╔══
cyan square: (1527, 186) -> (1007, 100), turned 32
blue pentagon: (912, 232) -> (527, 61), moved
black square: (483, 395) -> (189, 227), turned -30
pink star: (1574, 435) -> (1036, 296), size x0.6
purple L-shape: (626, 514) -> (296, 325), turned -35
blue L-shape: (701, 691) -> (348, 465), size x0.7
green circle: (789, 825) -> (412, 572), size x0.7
╚══
╔══
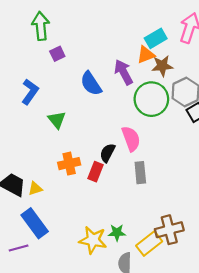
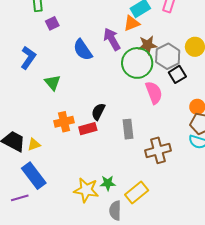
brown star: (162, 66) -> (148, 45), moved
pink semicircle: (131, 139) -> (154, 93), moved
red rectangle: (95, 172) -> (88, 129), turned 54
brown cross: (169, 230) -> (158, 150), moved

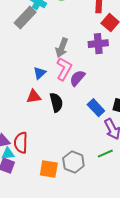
╚══
== TASK PROMPT ==
Your answer should be a single number: the count of lines in the entries that hold the string "size".

== YOUR SOLUTION ==
3